Data:
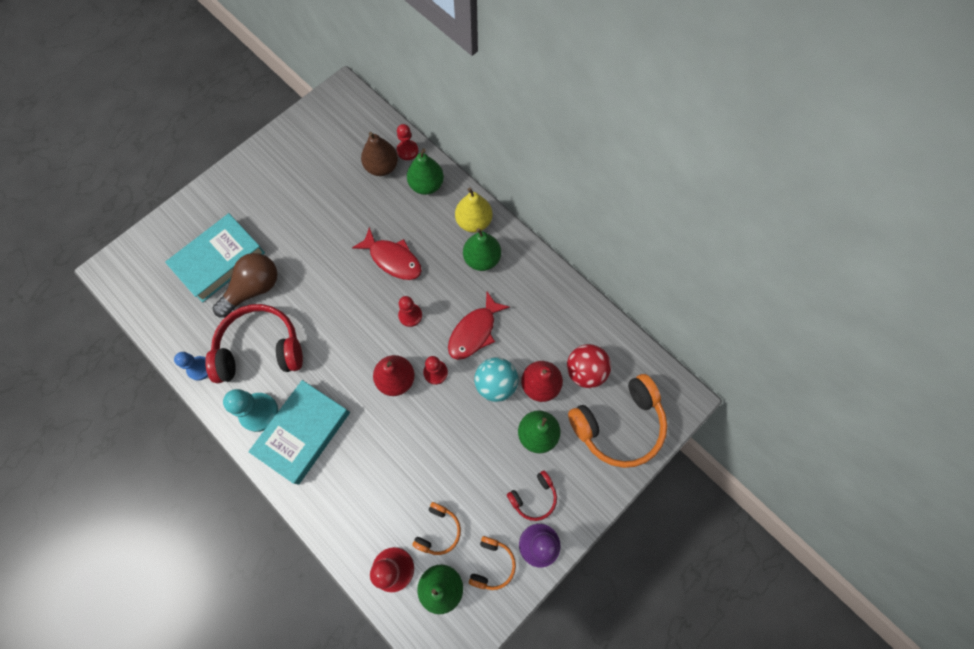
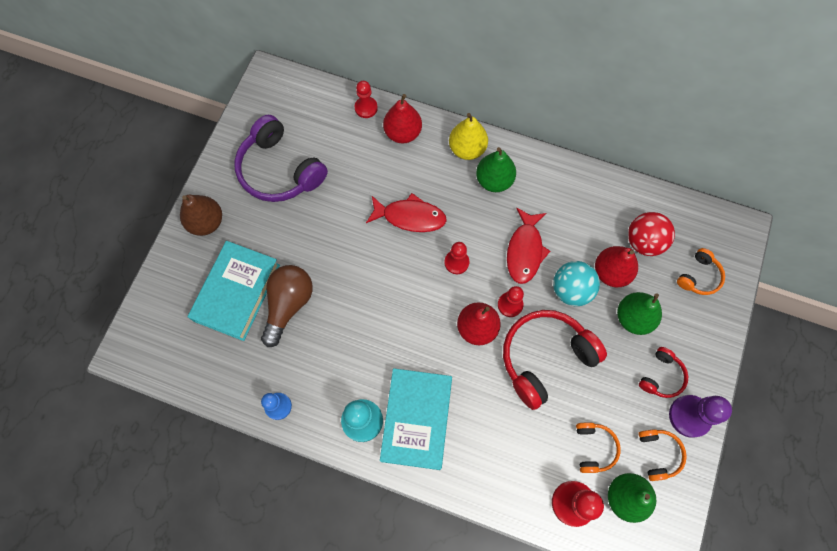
camera: 25 degrees left, 0 degrees up
(260, 349) = (328, 359): red headphones -> red headphones (545, 358)
(308, 174) = (279, 170): none -> purple headphones
(382, 167) = (350, 133): brown pear -> brown pear (206, 222)
(426, 185) = (403, 133): green pear -> red pear
(619, 425) = (699, 276): orange headphones -> orange headphones, size x0.50

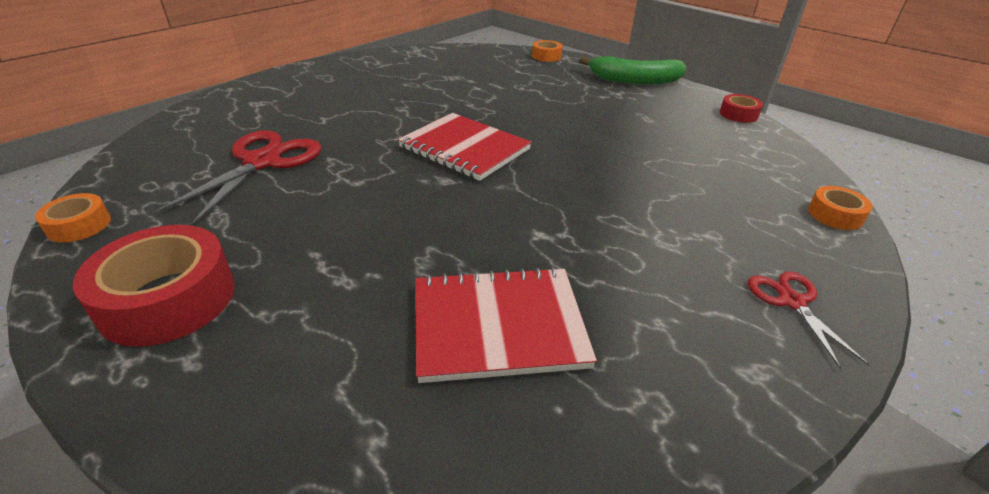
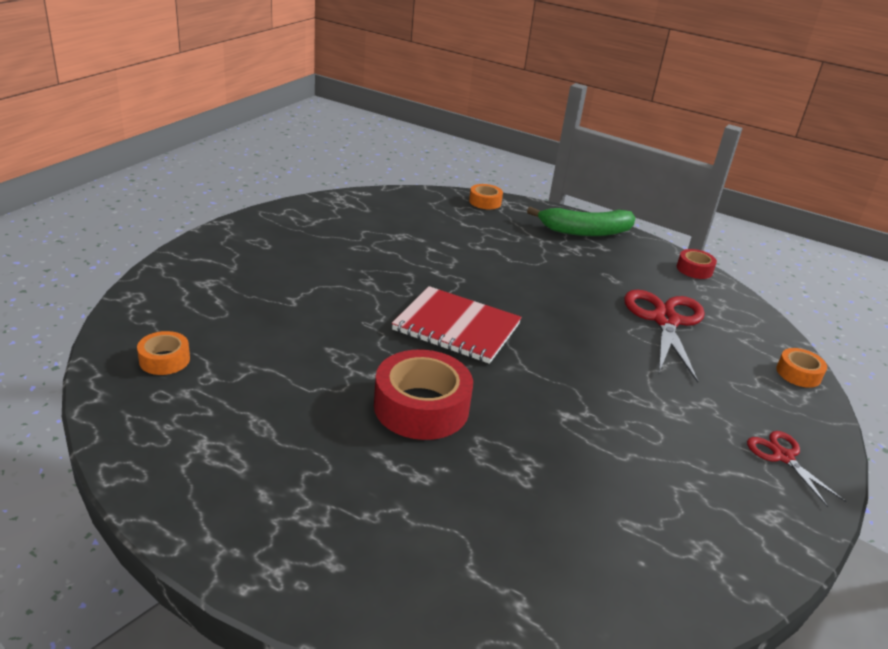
camera: 15 degrees left, 5 degrees down
(79, 225) = (124, 447): orange tape -> orange tape (164, 360)
(168, 299) = (272, 511): red tape -> red tape (421, 407)
(262, 162) = (262, 358): red scissors -> red scissors (665, 320)
(498, 326) = (569, 502): red notebook -> none

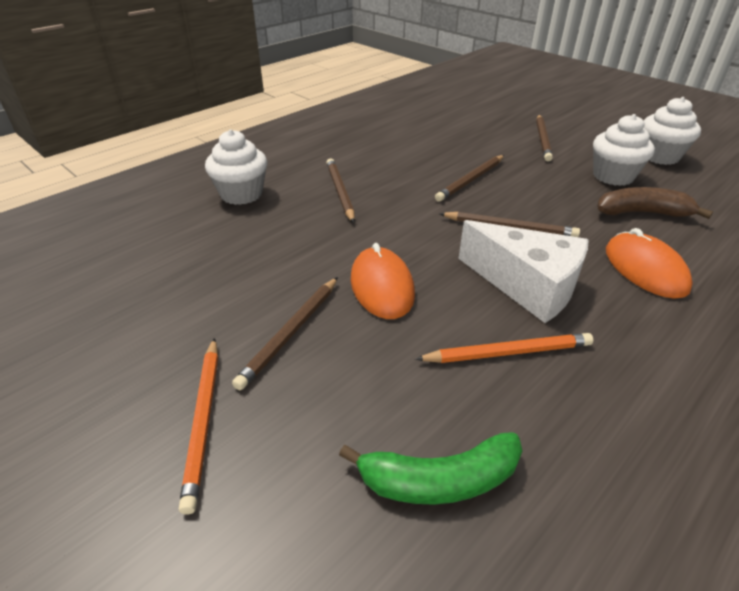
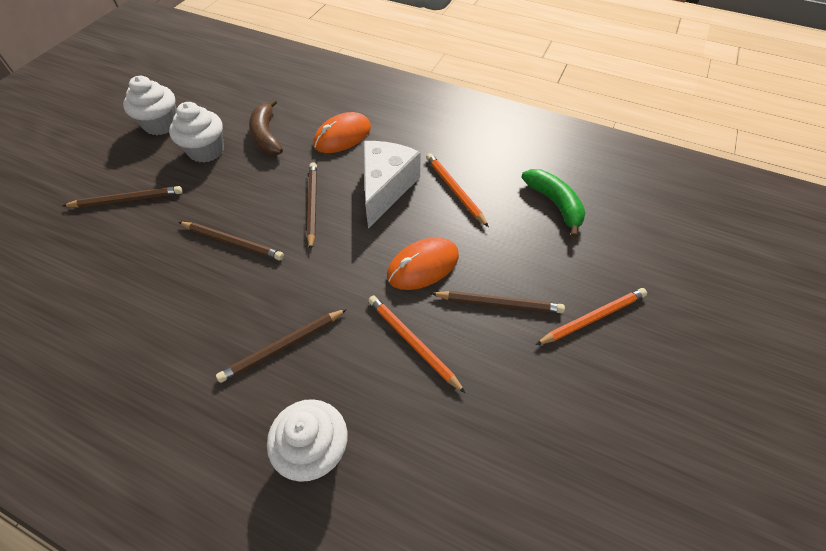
camera: 110 degrees left, 15 degrees up
(291, 257) = (413, 343): none -> orange pencil

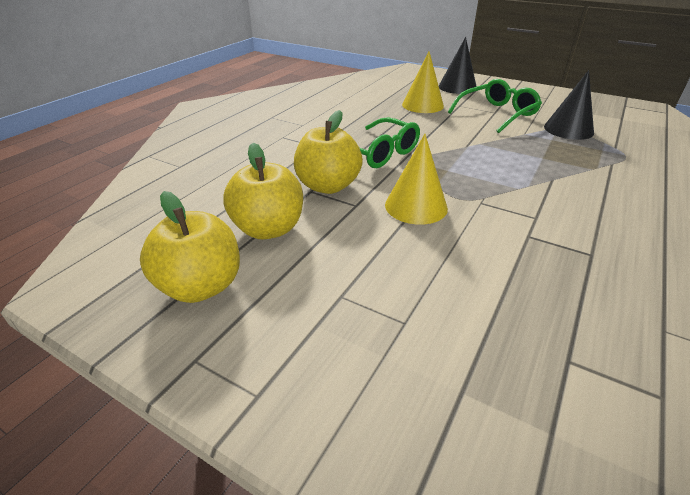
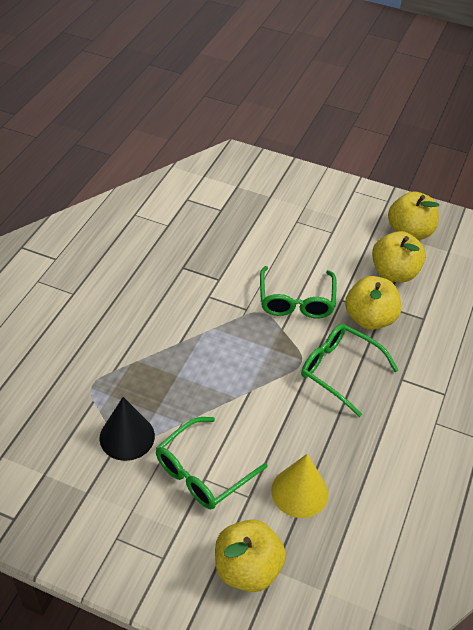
camera: 170 degrees right, 10 degrees up
(416, 206) = (296, 301): yellow cone -> green glasses
(457, 87) = (247, 568): black cone -> yellow apple

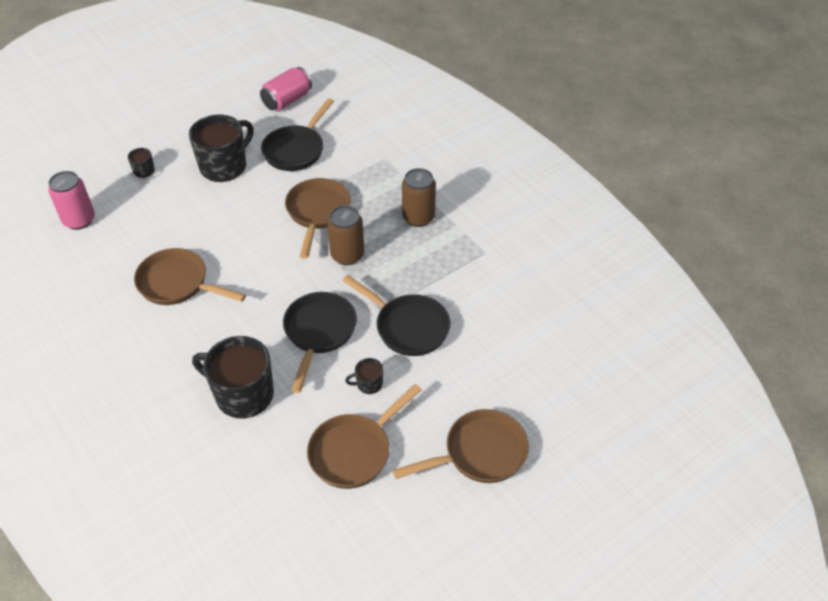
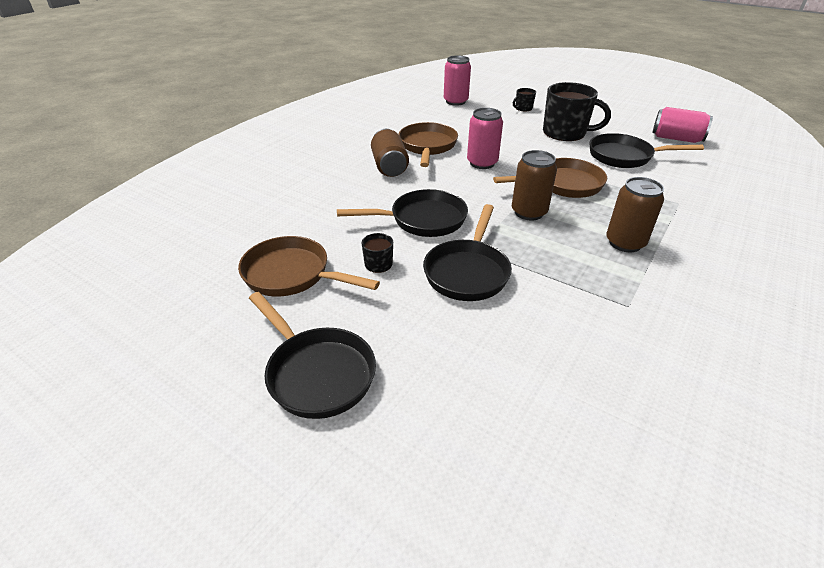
camera: 70 degrees right, 10 degrees down
(202, 330) = (389, 167): none -> brown can
(243, 253) = (482, 163): none -> pink can
(243, 394) = (333, 200): black mug -> none
(479, 453) = (317, 372): brown pan -> black pan

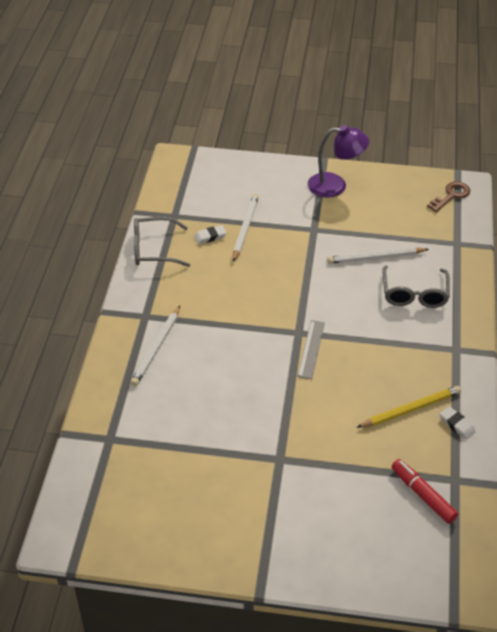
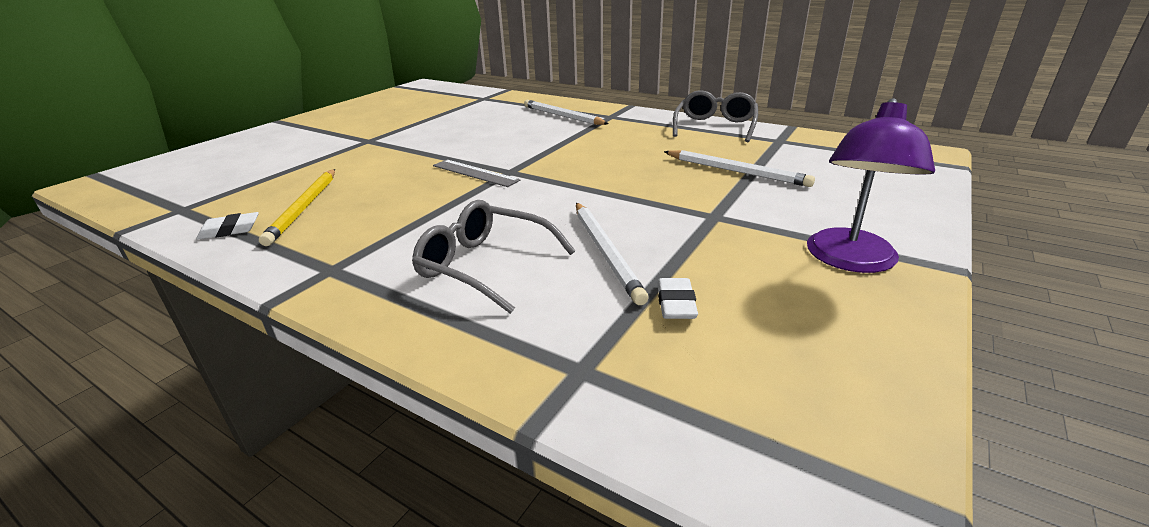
camera: 115 degrees right, 15 degrees down
(210, 237) = (726, 151): white eraser -> white eraser (676, 303)
(375, 258) = (606, 252): white pencil -> white pencil turned 150 degrees clockwise
(423, 495) = (206, 188): red marker -> none
(451, 196) = (791, 437): brown key -> none

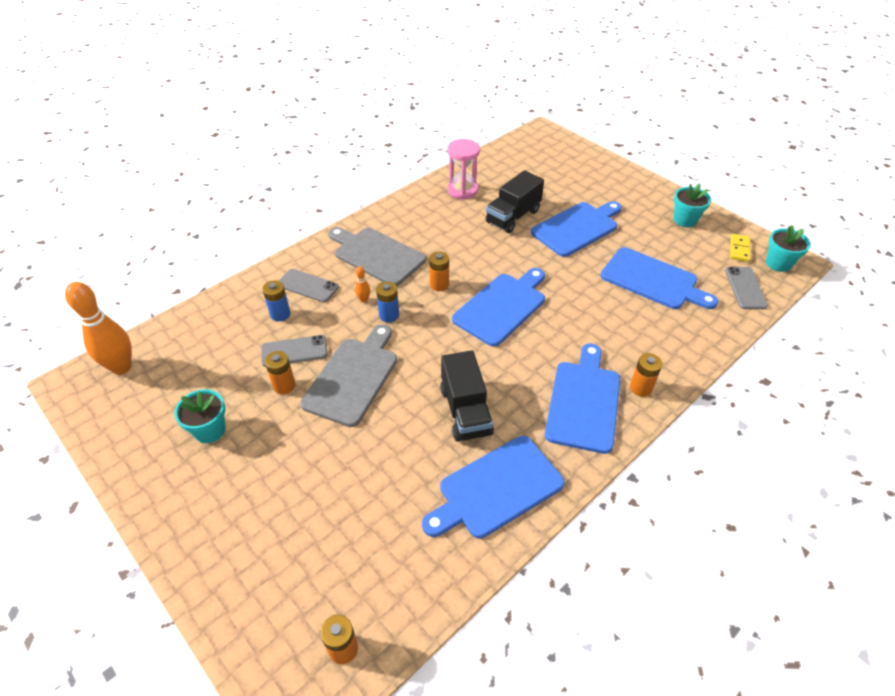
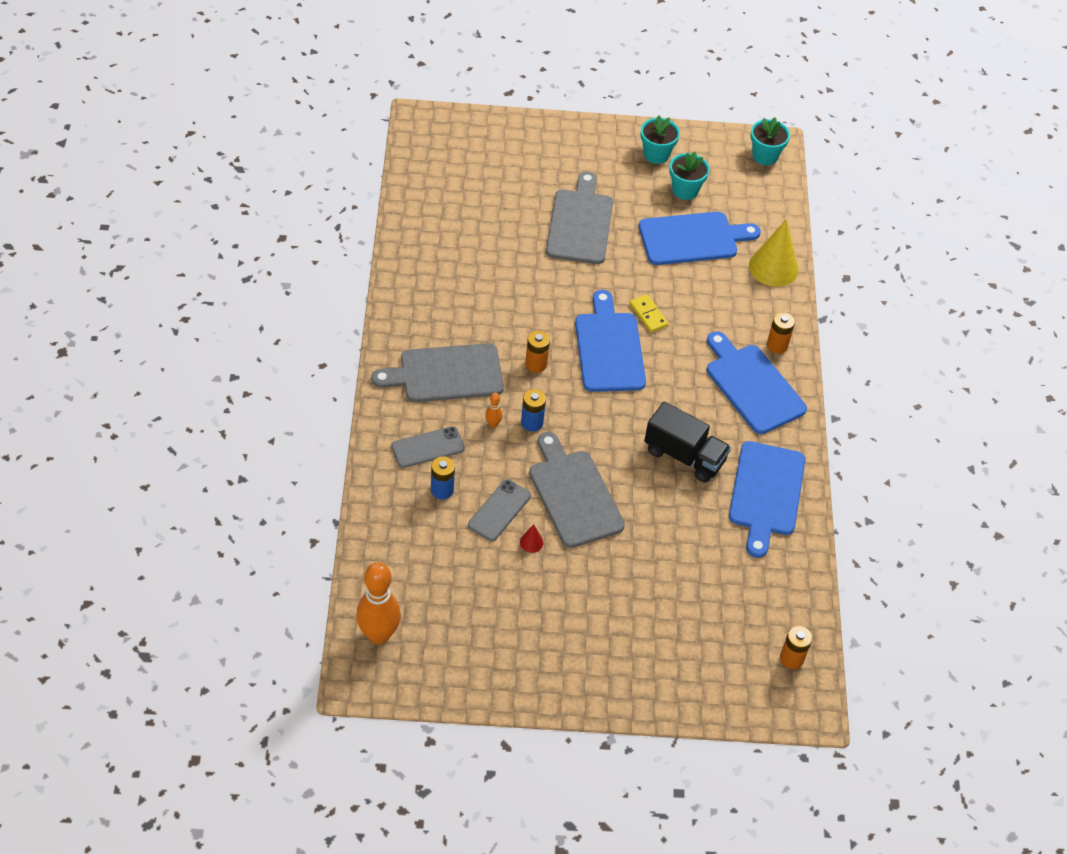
camera: 50 degrees left, 5 degrees up
(210, 430) = (525, 617): turquoise flower pot -> turquoise flower pot (685, 190)
(284, 386) = (531, 542): orange battery -> red cone
(462, 190) = (432, 248): pink hourglass -> none
(513, 216) = (513, 248): black truck -> none
(577, 228) = (580, 223): blue cutting board -> grey cutting board
(701, 335) = (773, 267): none -> yellow cone
(739, 249) = (725, 159): yellow domino -> yellow domino (648, 315)
(745, 288) = (763, 199): grey phone -> none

What this task involves: Only lines with the string "headphones" are wanted; please find each one in the listing and copy it.

Answer for this exercise:
(260, 349) = (328, 359): red headphones -> red headphones (545, 358)
(308, 174) = (279, 170): none -> purple headphones
(619, 425) = (699, 276): orange headphones -> orange headphones, size x0.50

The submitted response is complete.